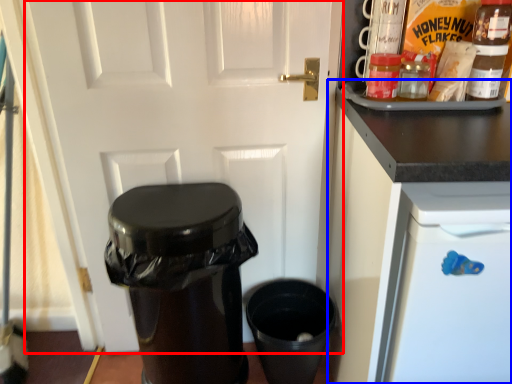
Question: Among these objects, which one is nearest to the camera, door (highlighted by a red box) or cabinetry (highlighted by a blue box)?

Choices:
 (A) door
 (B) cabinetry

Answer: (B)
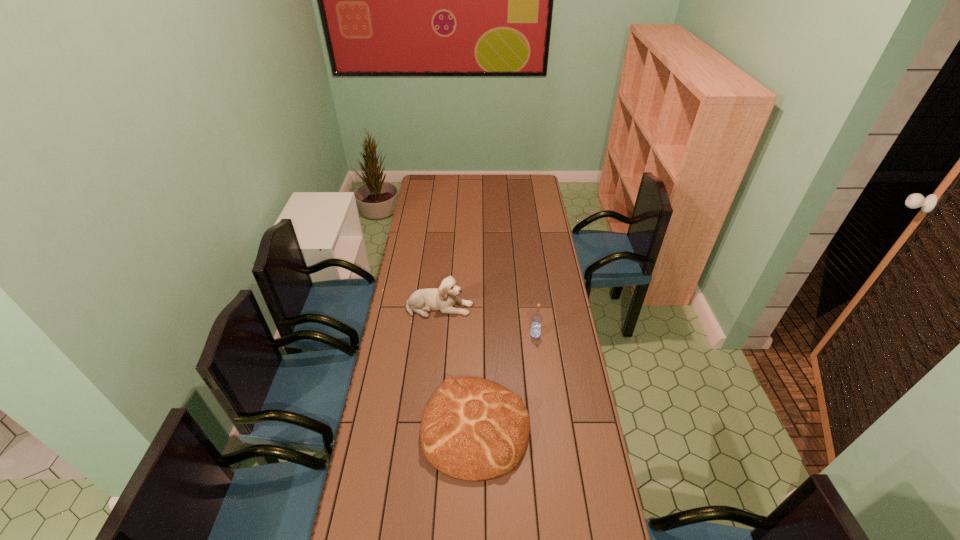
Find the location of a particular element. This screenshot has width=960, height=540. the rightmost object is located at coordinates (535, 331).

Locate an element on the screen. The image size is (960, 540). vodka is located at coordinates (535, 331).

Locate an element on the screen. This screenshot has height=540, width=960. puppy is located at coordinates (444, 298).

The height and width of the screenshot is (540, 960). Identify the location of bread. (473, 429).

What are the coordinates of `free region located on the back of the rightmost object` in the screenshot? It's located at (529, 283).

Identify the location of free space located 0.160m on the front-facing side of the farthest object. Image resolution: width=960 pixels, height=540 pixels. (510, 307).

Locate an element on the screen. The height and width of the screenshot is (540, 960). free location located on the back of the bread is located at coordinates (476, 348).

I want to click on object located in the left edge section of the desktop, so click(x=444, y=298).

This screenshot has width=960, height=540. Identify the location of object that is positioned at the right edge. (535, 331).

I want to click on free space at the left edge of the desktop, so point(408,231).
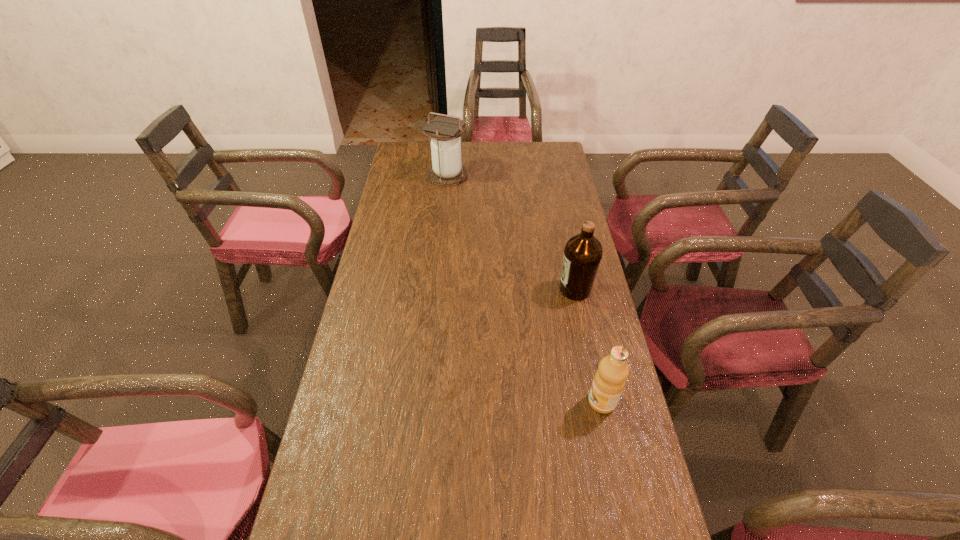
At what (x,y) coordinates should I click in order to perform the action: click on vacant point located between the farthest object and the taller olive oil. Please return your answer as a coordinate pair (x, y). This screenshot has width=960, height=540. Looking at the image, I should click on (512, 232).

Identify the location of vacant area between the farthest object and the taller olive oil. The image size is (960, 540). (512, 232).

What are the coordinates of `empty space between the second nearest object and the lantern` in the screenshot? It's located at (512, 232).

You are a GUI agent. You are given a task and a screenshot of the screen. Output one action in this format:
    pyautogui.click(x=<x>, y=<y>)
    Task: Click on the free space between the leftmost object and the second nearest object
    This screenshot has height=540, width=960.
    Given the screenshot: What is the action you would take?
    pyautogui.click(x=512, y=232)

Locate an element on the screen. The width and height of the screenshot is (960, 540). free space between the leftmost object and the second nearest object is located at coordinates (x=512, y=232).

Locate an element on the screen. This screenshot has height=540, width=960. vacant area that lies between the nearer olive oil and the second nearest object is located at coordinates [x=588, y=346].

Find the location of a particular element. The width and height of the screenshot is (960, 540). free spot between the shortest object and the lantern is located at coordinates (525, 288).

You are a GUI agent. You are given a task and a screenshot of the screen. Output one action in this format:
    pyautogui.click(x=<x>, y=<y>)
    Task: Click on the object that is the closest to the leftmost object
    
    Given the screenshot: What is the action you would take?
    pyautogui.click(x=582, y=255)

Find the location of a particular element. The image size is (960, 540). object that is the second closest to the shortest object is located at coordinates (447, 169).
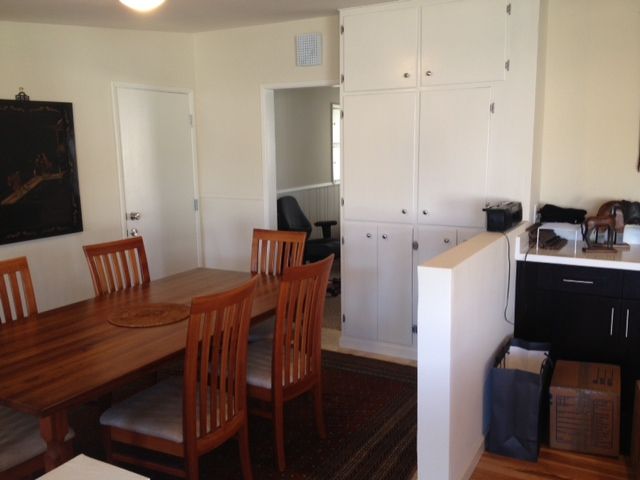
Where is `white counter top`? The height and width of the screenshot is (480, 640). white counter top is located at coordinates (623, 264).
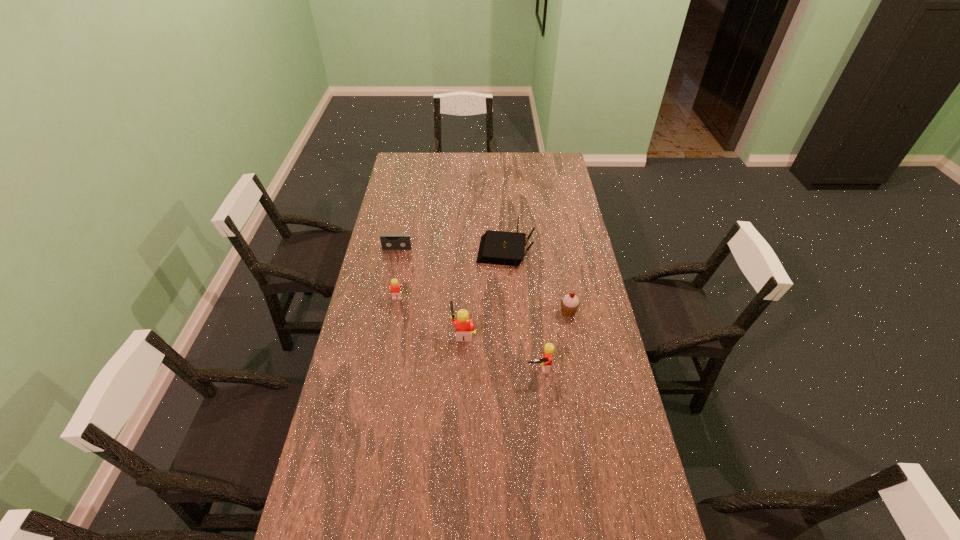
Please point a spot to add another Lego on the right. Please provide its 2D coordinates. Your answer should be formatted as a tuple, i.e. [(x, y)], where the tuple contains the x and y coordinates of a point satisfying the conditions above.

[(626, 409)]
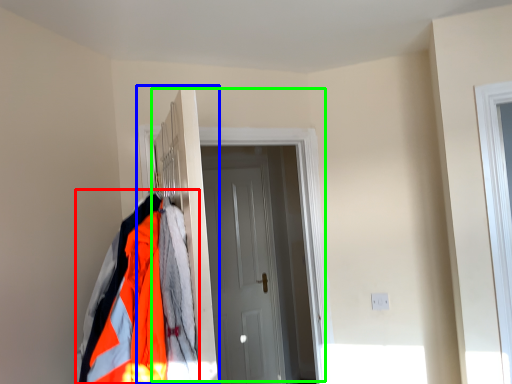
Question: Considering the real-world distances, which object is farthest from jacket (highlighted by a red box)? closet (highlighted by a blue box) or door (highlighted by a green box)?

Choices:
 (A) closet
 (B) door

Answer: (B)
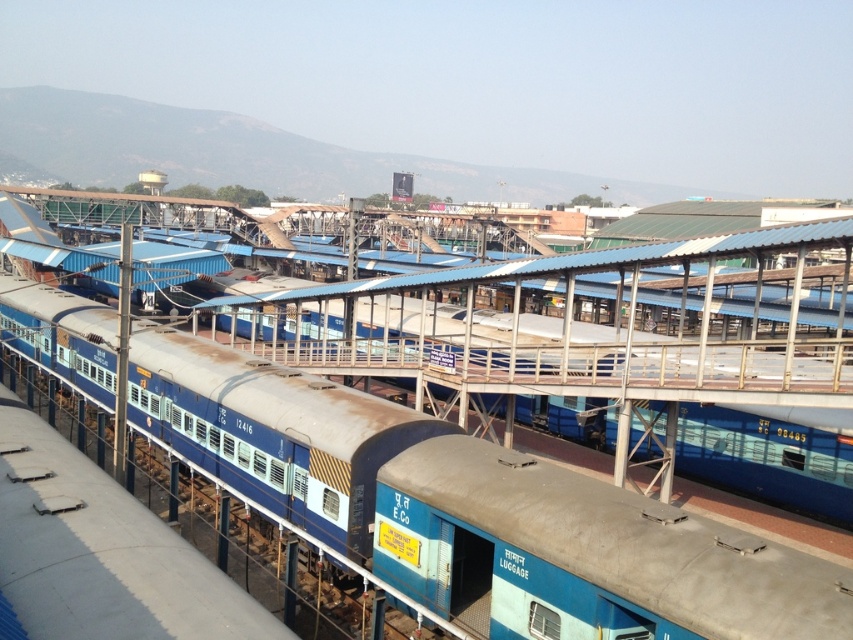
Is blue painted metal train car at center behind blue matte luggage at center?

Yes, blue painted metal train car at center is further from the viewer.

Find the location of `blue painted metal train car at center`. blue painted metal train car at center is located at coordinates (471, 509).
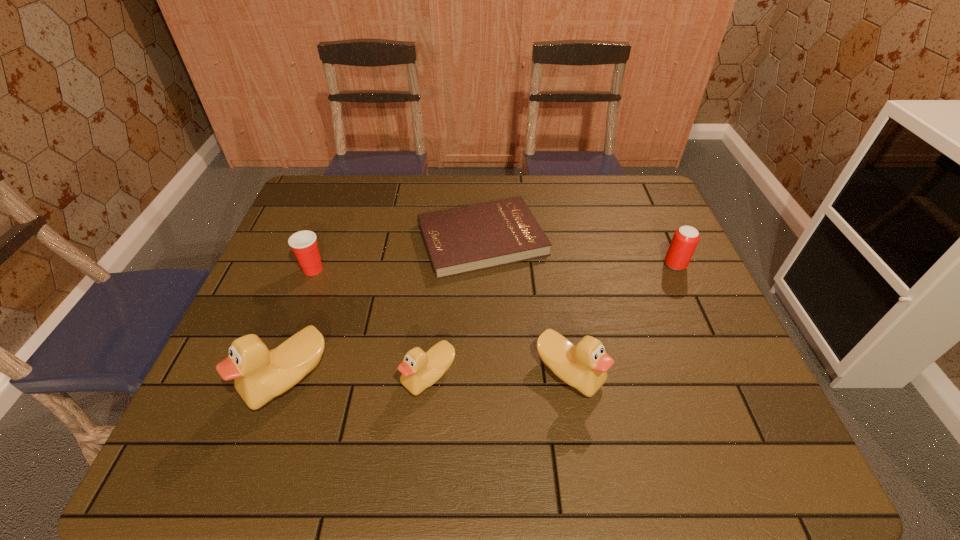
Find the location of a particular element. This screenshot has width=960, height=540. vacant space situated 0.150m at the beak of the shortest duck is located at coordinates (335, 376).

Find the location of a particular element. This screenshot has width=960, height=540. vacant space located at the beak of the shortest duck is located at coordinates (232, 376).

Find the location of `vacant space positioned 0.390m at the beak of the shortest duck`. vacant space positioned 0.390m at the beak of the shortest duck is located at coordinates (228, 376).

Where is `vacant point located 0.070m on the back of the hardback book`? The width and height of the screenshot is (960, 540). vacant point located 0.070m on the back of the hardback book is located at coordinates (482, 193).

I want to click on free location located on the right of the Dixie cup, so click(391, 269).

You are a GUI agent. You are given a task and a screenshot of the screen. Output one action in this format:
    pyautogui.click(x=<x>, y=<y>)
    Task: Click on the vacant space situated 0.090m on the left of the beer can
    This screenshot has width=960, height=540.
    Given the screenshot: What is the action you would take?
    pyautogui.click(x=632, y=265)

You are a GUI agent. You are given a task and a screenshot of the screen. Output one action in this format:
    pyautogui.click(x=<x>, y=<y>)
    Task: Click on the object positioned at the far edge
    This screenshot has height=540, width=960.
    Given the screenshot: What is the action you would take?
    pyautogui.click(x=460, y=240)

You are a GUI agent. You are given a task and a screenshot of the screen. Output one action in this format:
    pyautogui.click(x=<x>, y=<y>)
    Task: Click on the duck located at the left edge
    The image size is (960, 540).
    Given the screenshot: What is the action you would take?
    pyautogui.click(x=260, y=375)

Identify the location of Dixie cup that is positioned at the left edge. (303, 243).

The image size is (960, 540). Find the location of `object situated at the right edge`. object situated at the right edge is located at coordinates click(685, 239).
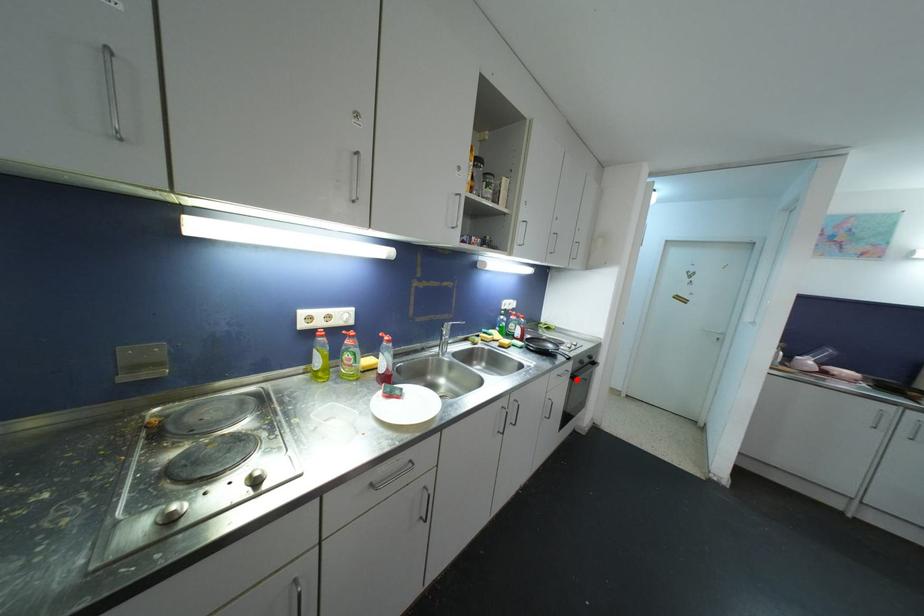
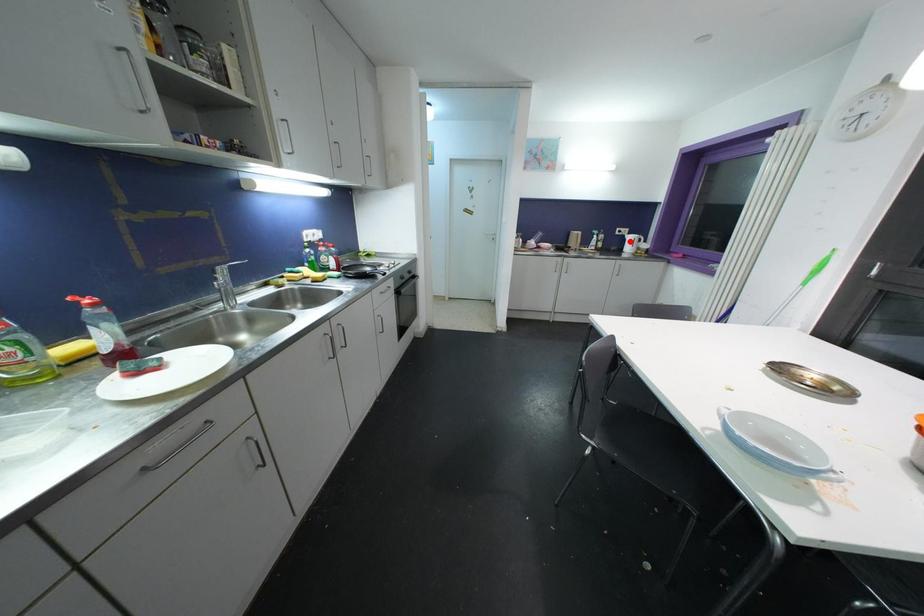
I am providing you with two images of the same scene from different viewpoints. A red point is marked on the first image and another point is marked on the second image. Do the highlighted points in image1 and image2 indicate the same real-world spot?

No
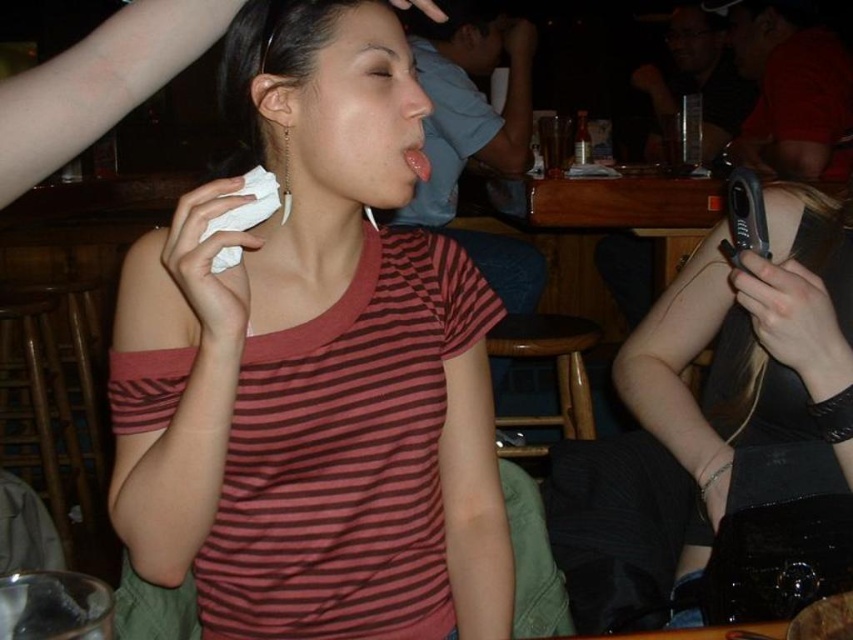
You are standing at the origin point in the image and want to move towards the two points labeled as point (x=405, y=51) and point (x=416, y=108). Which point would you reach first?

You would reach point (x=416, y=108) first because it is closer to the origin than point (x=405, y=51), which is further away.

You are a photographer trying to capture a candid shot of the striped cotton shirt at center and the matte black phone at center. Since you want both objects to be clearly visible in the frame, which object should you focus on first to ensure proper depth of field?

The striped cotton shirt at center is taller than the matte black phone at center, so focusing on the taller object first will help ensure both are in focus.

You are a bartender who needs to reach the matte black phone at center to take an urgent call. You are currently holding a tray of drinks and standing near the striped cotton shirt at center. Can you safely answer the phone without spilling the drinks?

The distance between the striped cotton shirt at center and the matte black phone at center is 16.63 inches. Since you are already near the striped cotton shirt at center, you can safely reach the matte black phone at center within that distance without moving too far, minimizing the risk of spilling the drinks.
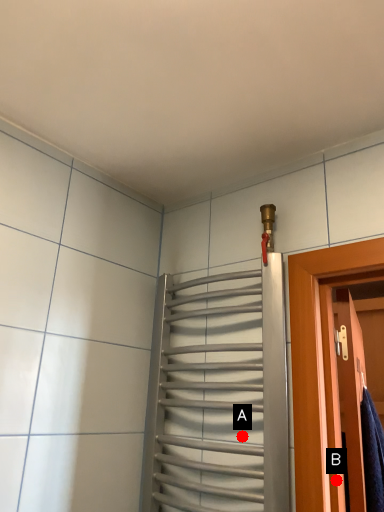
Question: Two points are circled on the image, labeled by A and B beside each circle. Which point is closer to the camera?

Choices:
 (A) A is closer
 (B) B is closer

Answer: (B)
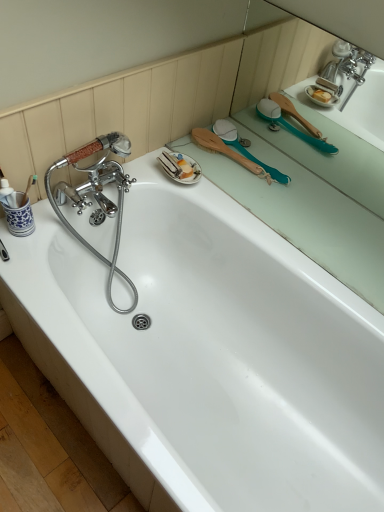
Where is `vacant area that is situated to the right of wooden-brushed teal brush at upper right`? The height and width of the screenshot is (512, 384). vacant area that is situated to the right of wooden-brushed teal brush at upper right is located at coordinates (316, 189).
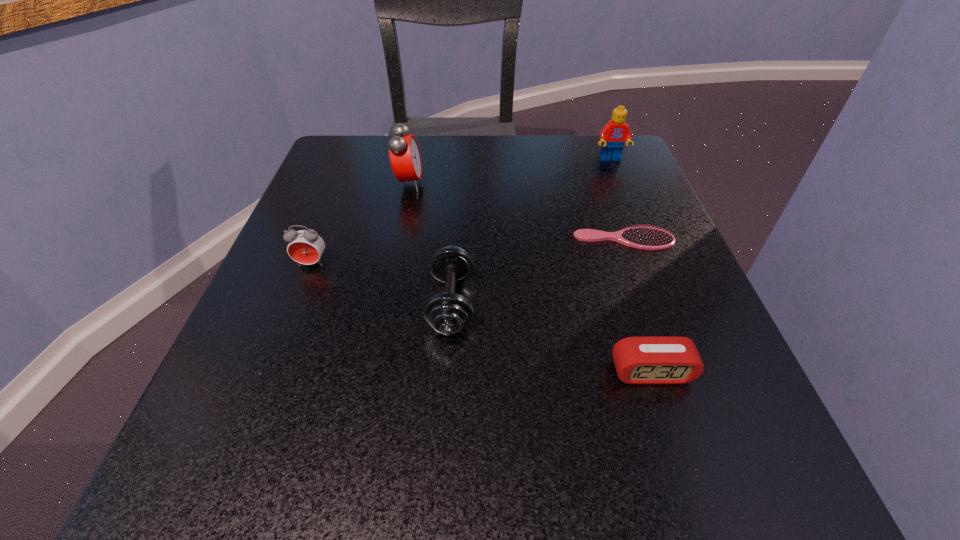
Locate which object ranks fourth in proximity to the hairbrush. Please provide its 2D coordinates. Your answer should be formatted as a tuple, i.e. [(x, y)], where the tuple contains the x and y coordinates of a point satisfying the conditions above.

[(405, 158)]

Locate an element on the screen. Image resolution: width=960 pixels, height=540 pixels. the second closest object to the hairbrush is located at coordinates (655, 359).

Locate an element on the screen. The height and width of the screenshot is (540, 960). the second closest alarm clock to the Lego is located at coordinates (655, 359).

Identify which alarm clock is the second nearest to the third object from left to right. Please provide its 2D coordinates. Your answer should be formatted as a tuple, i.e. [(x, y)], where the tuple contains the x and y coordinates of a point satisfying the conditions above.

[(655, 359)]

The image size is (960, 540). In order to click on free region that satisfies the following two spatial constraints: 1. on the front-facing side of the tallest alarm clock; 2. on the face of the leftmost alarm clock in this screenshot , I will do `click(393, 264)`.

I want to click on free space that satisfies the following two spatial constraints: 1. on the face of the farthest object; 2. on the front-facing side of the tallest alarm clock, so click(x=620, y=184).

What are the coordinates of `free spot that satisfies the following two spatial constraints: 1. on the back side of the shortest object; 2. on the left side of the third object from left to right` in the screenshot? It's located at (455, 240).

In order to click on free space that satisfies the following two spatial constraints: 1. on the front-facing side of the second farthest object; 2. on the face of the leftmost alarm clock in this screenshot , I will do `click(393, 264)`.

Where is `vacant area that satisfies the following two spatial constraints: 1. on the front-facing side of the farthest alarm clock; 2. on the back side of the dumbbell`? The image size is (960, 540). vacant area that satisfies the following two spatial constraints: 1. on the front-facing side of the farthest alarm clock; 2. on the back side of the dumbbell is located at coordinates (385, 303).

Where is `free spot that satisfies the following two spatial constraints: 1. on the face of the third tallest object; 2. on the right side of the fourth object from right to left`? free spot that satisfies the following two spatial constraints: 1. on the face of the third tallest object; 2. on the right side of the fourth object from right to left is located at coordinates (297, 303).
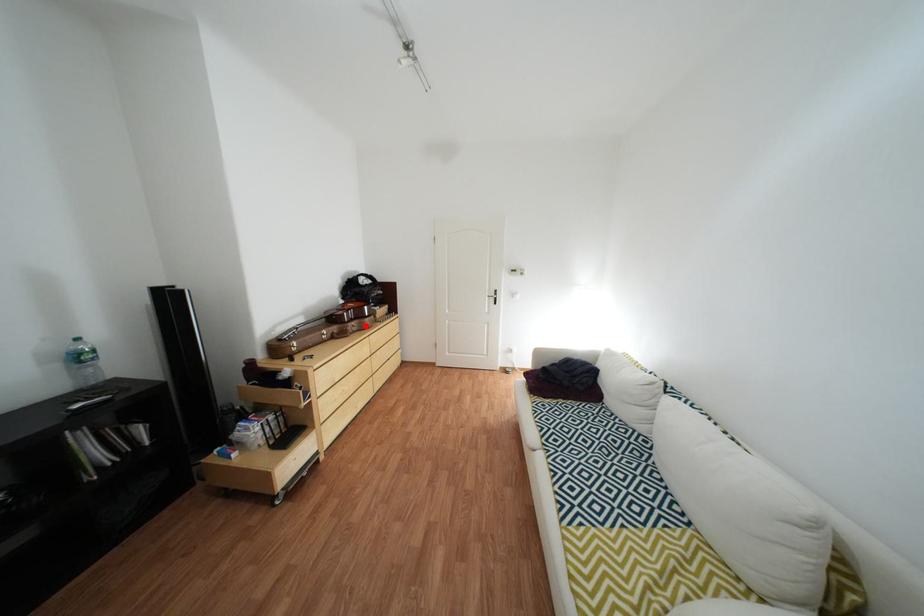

------------------------------------------------

▸ **Prompt**:
Write out, word for word, the items starting with the line containing "coordinates (482, 193)." and going on through the line containing "I want to click on free location", both of those lines included.

▸ **Answer**:
Where is `vacant point located 0.070m on the back of the hardback book`? The width and height of the screenshot is (960, 540). vacant point located 0.070m on the back of the hardback book is located at coordinates (482, 193).

I want to click on free location located on the right of the Dixie cup, so click(391, 269).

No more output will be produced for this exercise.